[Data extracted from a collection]
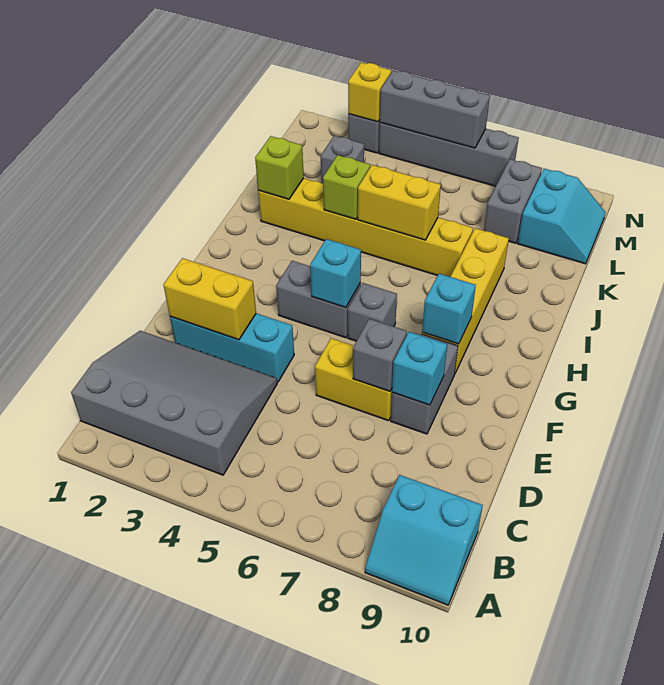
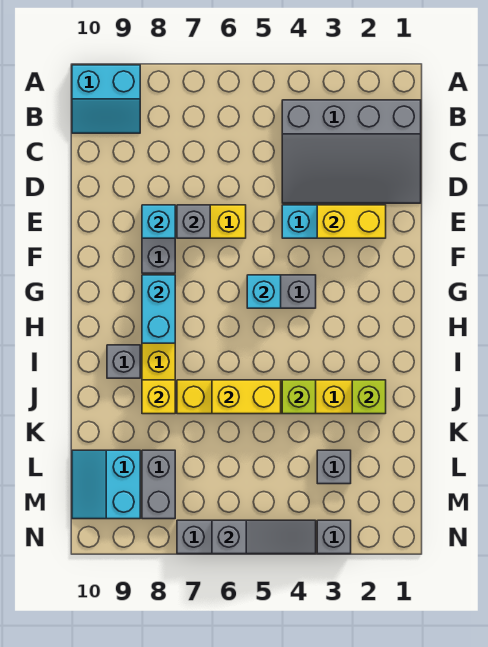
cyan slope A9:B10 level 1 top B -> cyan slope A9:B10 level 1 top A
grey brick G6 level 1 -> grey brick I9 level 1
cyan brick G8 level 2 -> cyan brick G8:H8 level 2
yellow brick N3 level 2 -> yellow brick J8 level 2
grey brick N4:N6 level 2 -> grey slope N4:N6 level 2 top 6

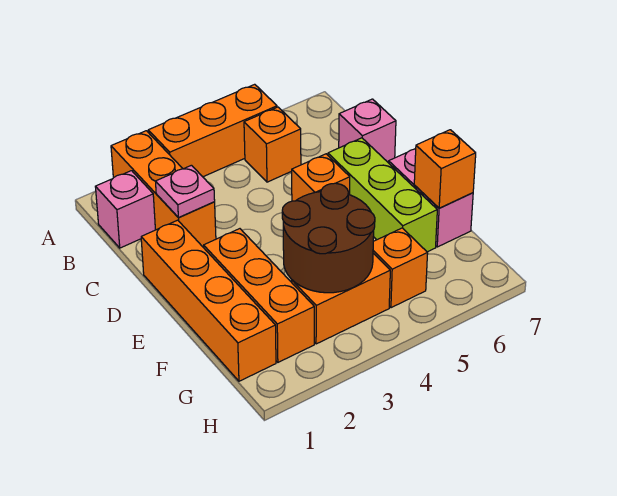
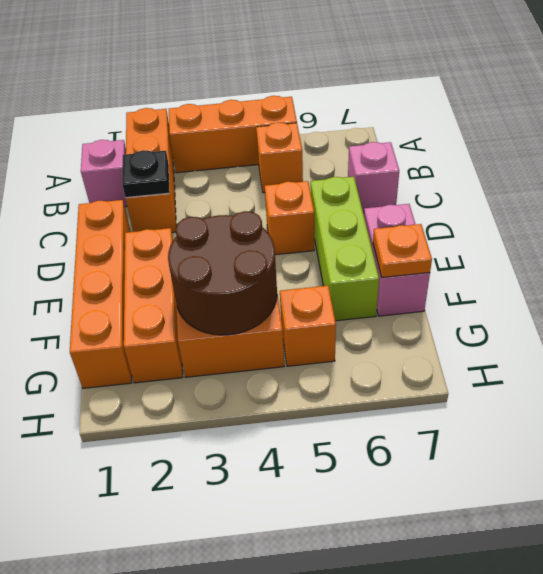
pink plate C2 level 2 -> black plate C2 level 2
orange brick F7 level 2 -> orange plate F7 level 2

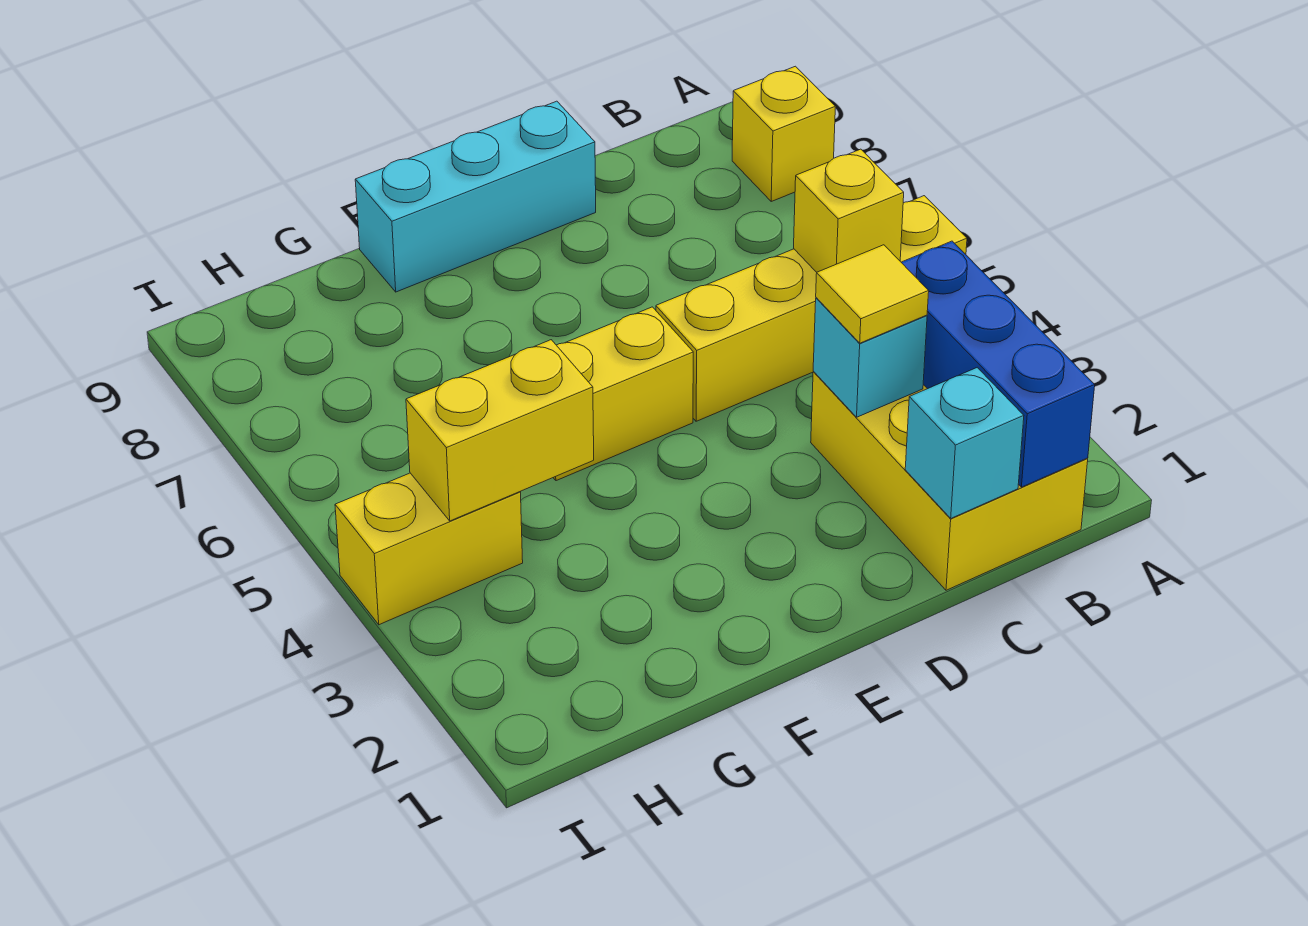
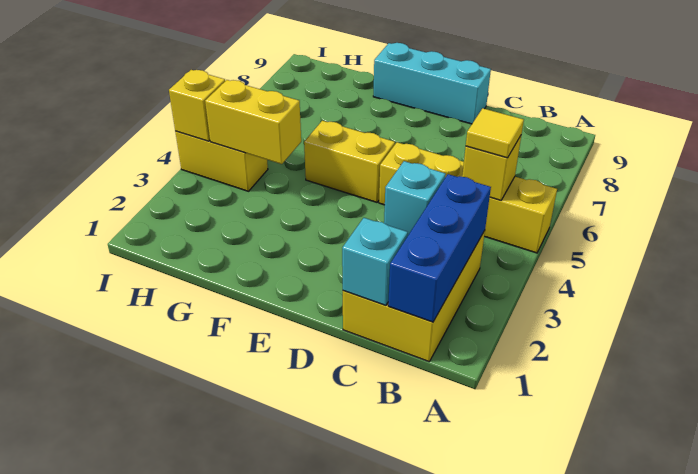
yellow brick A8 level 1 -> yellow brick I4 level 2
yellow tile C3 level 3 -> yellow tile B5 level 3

WORK ORDER → Each line of the data above that contains "grey" counts once; report the total alone.

EXERCISE ANSWER → 2